- [DIRECTIONS]
Whenever a line in the data holds the string "fork", copy that line.

- [DATA SECTION]
★ ★ ★ ★ ★ ★ ★

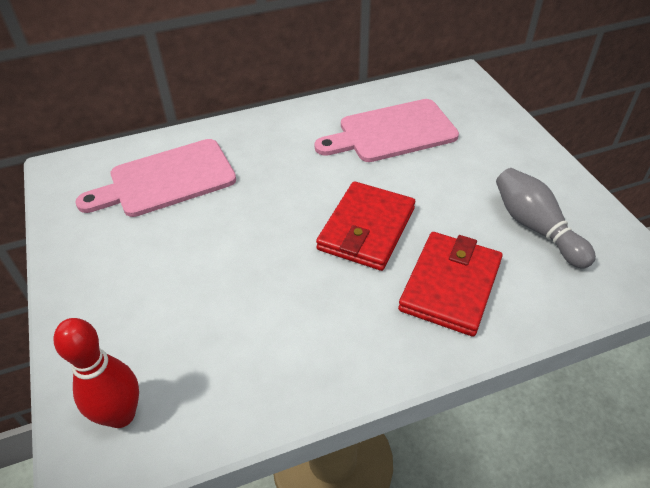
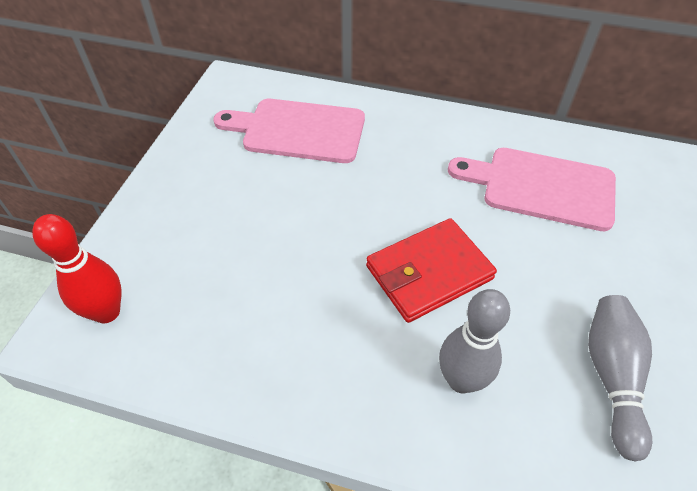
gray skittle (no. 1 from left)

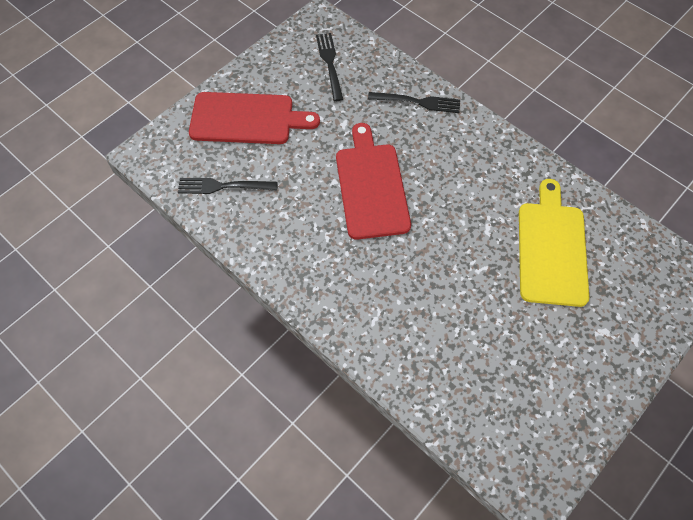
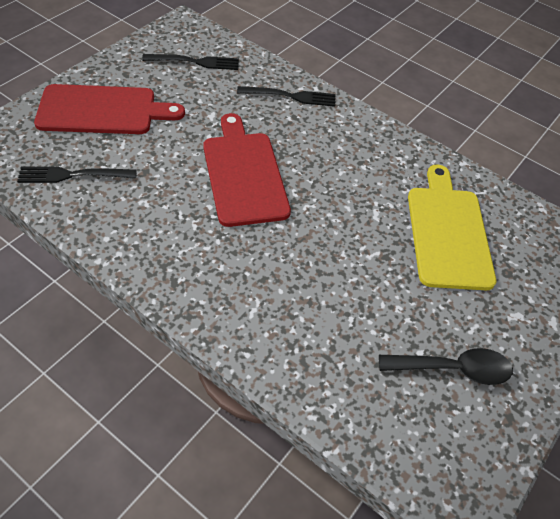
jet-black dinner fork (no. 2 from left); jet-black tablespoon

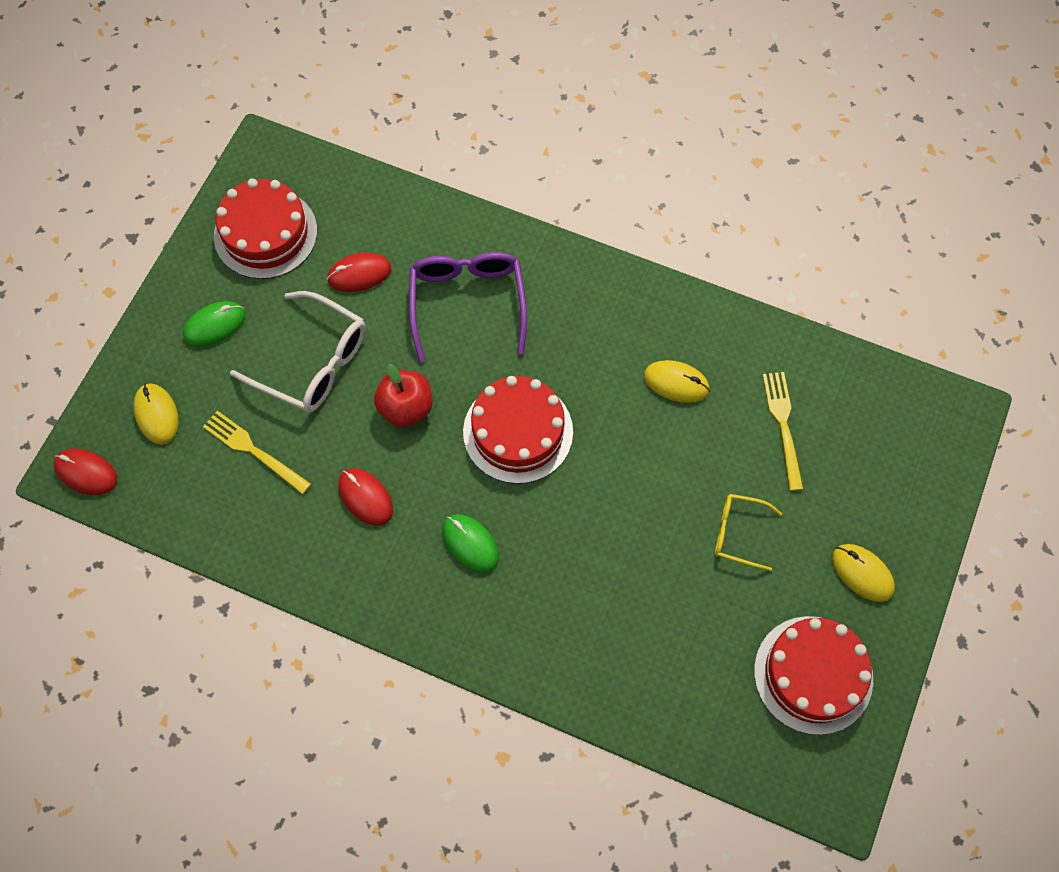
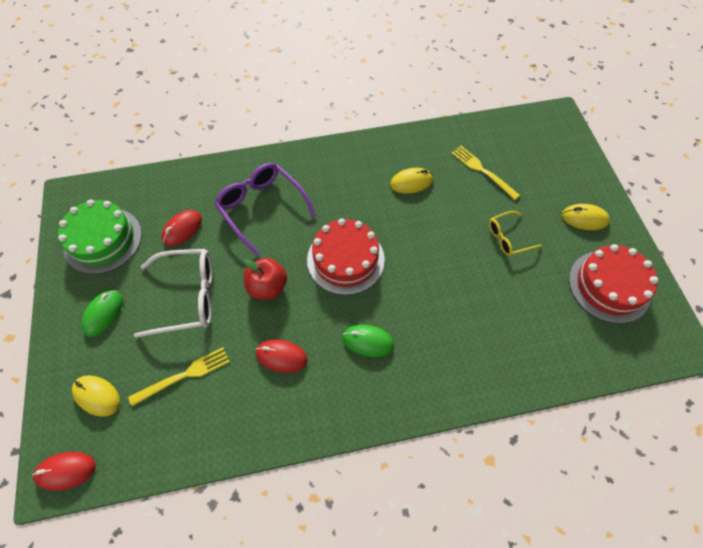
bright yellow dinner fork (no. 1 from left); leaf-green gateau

★ ★ ★ ★ ★ ★ ★

- [EXERCISE ANSWER]
jet-black dinner fork (no. 2 from left); jet-black tablespoon
bright yellow dinner fork (no. 1 from left); leaf-green gateau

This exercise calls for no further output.